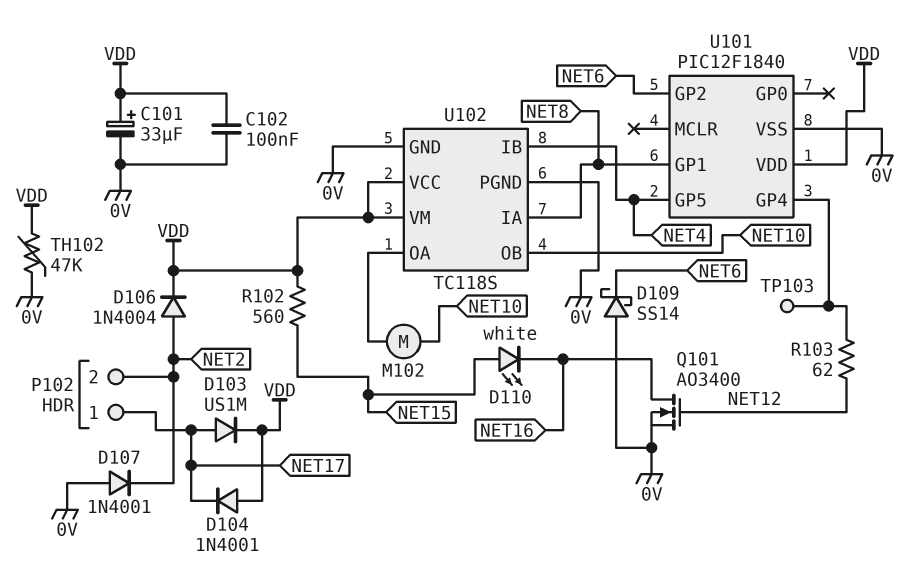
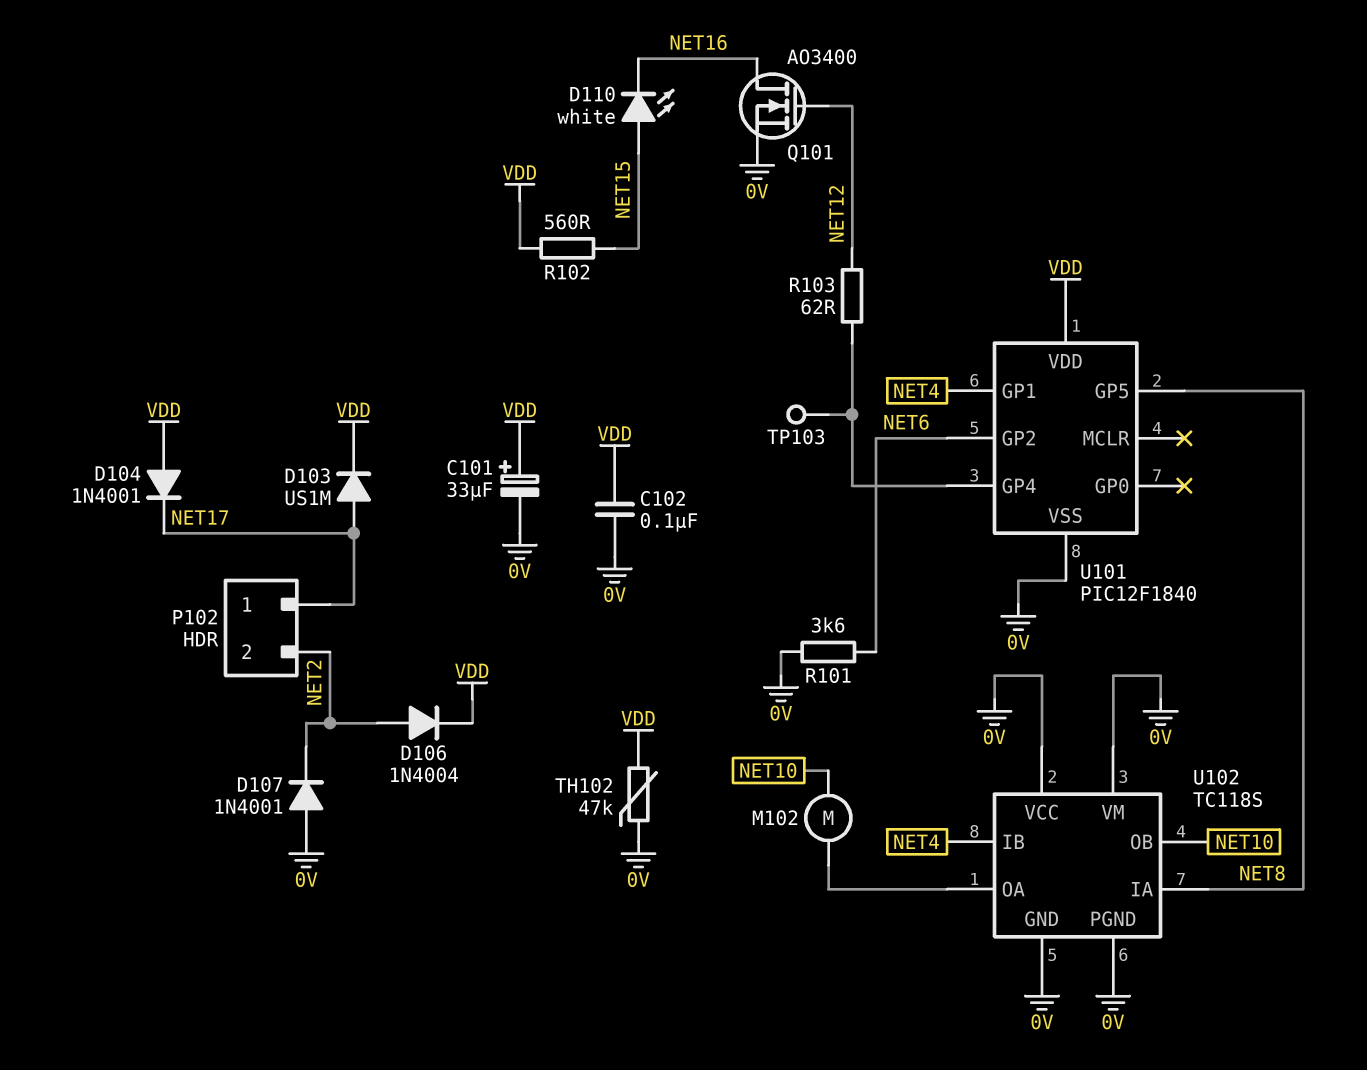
D109: schottky SS14 (A 0V, K NET6) -> none
R101: none -> 3.6k (0V, NET6)
U101 pin GP1: NET8 -> NET4
U101 pin GP5: NET4 -> NET8
U102 pin VCC: VDD -> 0V
U102 pin VM: VDD -> 0V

----

▸ **Task details**: From the material above, print everything exactly except the pictures.

▸ **Reply**:
D109: schottky SS14 (A 0V, K NET6) -> none
R101: none -> 3.6k (0V, NET6)
U101 pin GP1: NET8 -> NET4
U101 pin GP5: NET4 -> NET8
U102 pin VCC: VDD -> 0V
U102 pin VM: VDD -> 0V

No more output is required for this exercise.